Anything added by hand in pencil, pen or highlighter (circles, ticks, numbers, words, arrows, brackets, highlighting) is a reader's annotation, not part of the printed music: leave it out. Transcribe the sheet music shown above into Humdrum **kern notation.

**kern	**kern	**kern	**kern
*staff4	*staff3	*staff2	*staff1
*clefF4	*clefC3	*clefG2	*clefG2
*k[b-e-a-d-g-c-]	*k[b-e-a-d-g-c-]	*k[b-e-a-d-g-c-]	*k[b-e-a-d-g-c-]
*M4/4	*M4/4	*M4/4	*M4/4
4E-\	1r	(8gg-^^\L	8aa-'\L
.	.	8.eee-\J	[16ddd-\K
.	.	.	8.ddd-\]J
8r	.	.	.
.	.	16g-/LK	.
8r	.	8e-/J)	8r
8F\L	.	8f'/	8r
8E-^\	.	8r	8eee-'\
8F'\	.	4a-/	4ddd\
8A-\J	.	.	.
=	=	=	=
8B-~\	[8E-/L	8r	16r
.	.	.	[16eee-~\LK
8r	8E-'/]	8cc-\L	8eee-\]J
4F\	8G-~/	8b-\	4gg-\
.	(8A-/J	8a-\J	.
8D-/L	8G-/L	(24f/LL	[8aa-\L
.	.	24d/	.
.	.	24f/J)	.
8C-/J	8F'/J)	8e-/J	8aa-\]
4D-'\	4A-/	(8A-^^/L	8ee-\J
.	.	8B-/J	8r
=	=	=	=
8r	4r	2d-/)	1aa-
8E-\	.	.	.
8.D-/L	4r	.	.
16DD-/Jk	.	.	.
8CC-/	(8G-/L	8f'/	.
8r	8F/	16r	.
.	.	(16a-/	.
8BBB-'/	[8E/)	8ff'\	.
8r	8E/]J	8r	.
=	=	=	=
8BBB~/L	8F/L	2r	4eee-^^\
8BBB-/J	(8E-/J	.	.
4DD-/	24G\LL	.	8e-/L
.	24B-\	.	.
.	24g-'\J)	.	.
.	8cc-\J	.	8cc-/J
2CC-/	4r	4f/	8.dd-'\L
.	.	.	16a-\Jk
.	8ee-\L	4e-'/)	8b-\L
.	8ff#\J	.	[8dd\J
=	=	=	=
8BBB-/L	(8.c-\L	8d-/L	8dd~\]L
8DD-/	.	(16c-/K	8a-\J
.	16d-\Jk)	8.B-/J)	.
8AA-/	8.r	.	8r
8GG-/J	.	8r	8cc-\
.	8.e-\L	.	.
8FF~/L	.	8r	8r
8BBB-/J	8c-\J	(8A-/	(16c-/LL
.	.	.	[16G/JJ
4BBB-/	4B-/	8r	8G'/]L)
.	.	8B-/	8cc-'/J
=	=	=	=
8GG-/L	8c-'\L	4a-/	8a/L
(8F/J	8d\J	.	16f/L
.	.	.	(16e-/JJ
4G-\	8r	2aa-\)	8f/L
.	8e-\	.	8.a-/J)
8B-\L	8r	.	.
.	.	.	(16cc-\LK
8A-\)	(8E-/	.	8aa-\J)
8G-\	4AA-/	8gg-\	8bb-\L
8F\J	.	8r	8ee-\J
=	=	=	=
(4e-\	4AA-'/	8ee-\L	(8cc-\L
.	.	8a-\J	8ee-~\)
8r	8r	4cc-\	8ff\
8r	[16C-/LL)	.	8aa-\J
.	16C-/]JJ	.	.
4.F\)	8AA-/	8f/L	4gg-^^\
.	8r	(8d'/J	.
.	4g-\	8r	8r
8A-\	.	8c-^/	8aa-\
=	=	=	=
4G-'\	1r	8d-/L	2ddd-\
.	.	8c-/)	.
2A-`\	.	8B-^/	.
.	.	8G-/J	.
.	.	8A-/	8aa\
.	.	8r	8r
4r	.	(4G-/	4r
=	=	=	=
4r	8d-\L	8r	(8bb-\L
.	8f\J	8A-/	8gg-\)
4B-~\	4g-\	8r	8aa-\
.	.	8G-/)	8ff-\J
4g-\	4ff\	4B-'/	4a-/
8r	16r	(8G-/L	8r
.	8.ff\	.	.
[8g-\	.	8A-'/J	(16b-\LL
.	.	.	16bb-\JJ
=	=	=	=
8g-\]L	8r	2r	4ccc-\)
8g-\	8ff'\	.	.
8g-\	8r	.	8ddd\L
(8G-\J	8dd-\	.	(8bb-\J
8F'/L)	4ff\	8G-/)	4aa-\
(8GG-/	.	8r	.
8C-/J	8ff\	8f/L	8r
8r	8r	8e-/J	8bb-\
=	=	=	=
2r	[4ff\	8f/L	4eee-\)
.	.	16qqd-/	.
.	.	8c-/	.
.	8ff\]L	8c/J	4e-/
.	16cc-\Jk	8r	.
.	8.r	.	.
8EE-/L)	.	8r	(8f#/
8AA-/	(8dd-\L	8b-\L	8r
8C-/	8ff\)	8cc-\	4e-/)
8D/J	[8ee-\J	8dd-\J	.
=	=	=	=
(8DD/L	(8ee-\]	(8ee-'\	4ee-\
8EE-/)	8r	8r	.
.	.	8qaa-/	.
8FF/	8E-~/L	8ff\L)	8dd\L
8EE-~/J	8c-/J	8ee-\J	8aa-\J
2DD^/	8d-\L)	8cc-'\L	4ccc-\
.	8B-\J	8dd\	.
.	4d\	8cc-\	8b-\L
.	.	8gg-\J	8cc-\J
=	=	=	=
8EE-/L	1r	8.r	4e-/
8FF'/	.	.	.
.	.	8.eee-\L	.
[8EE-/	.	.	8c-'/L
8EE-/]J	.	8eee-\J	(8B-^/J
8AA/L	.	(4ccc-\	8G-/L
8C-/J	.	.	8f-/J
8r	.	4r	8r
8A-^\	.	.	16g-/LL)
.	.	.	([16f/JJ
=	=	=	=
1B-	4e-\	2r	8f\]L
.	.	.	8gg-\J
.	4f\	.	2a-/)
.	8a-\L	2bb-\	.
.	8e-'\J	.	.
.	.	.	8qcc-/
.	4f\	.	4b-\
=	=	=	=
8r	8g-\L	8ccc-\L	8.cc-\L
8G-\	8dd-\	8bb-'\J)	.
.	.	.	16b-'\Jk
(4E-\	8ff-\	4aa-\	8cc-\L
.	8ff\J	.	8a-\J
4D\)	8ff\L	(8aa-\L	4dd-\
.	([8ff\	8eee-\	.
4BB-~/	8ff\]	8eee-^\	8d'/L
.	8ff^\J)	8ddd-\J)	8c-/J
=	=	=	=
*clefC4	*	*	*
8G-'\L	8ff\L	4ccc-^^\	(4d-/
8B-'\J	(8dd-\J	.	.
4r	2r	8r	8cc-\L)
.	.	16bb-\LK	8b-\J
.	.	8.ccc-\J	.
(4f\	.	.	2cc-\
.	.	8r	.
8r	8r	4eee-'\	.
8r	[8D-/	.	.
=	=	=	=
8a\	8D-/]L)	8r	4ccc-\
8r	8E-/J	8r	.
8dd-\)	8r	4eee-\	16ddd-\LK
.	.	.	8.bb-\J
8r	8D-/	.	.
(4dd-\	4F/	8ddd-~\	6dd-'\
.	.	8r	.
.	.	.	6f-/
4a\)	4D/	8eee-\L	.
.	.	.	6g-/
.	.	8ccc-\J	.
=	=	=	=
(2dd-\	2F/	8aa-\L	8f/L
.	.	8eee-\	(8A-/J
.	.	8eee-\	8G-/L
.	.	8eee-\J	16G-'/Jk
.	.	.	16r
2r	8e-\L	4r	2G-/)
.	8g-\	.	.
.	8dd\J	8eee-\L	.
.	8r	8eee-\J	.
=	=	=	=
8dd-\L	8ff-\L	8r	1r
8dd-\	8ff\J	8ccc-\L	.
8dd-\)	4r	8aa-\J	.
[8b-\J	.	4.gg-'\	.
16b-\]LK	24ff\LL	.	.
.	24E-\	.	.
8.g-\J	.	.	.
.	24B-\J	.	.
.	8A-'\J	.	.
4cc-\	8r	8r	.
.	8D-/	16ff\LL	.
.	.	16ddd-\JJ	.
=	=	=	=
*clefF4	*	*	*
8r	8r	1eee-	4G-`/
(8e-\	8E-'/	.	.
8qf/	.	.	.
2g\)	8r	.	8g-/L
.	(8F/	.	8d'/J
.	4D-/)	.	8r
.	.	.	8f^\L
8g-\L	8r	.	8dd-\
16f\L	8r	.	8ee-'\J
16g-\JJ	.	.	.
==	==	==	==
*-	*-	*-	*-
========
◆ Exercise ◆
Count how many lines of the listing above contain the string "kern", with case mattering, and reply with only the number.

◆ Task response ◆
2